## TASK TO CARRY OUT
Leaving out the images, transcribe every record below exactly.

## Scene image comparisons
◆ ◆ ◆ ◆

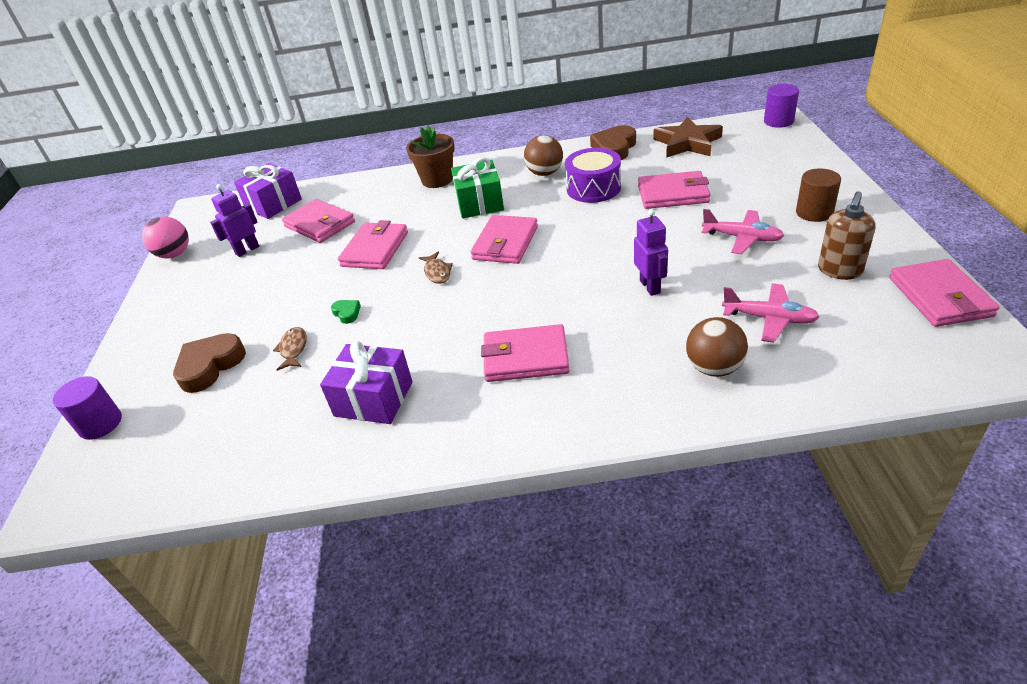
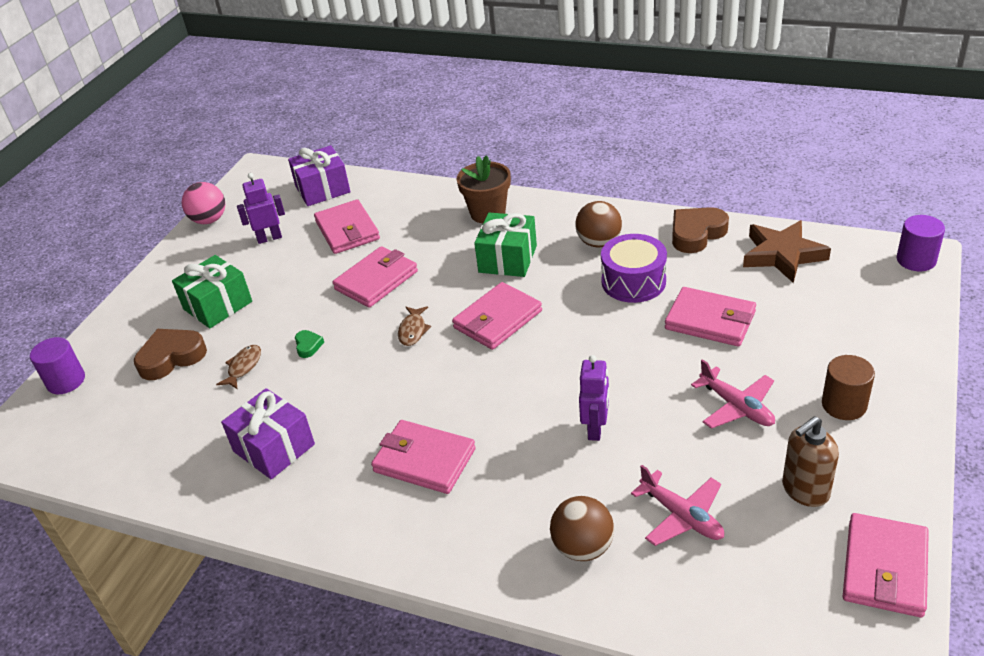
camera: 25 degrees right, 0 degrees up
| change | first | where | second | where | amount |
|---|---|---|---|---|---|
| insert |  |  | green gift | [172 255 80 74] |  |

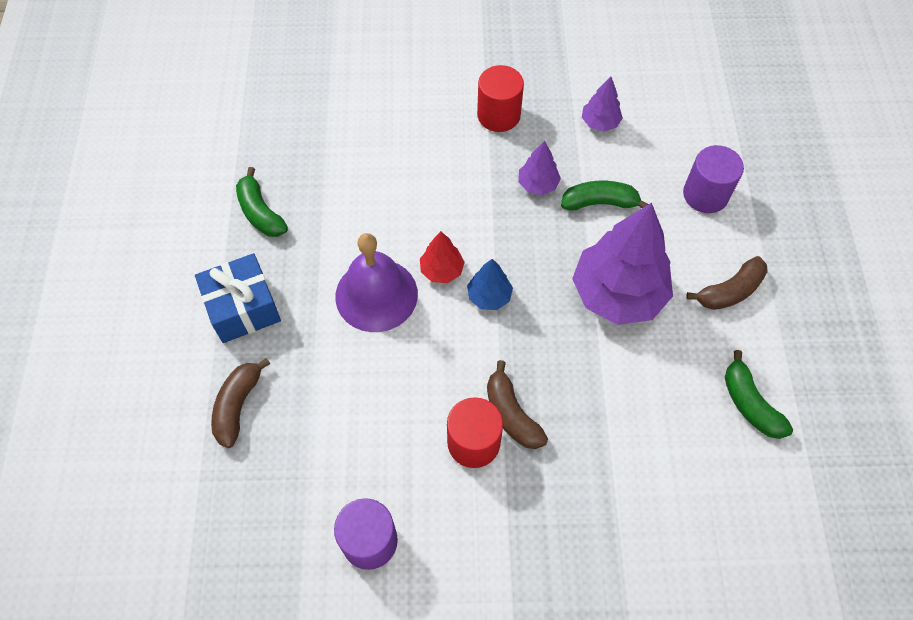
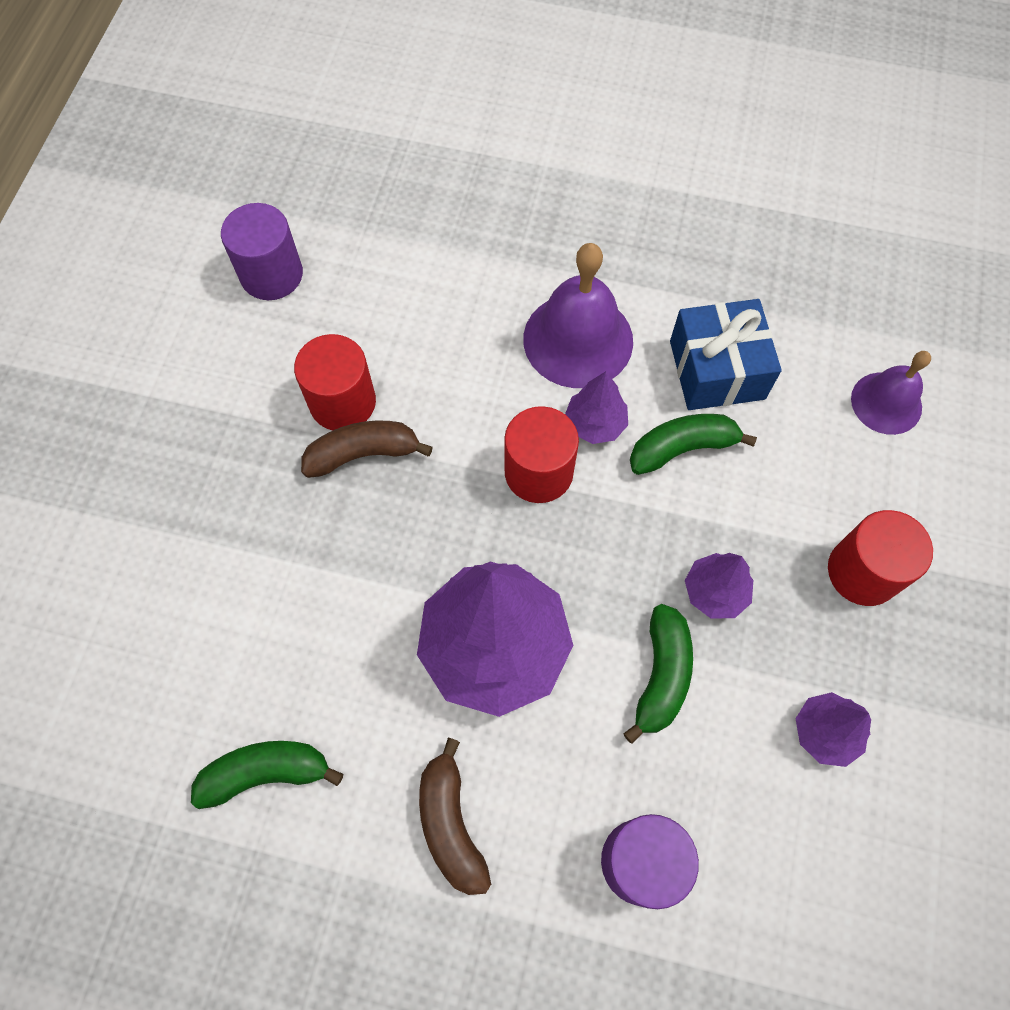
camera: 105 degrees right, 5 degrees up
| change | first | where | second | where | amount |
|---|---|---|---|---|---|
| delete | brown banana | [211 358 59 90] |  |  |  |
| insert |  |  | purple bell | [851 351 80 84] |  |
| move | blue gift | [195 253 86 90] |  | [670 299 112 111] |  |
| move | green banana | [236 167 52 70] |  | [630 414 127 61] |  |
| replace | blue tree | [467 259 46 51] | red cylinder | [504 406 75 97] |  |
| recolor | red tree | [420 231 45 52] | purple tree | [565 371 63 73] |  |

◆ ◆ ◆ ◆

## TASK RESULT
camera: 25 degrees right, 0 degrees up
| change | first | where | second | where | amount |
|---|---|---|---|---|---|
| insert |  |  | green gift | [172 255 80 74] |  |

camera: 105 degrees right, 5 degrees up
| change | first | where | second | where | amount |
|---|---|---|---|---|---|
| delete | brown banana | [211 358 59 90] |  |  |  |
| insert |  |  | purple bell | [851 351 80 84] |  |
| move | blue gift | [195 253 86 90] |  | [670 299 112 111] |  |
| move | green banana | [236 167 52 70] |  | [630 414 127 61] |  |
| replace | blue tree | [467 259 46 51] | red cylinder | [504 406 75 97] |  |
| recolor | red tree | [420 231 45 52] | purple tree | [565 371 63 73] |  |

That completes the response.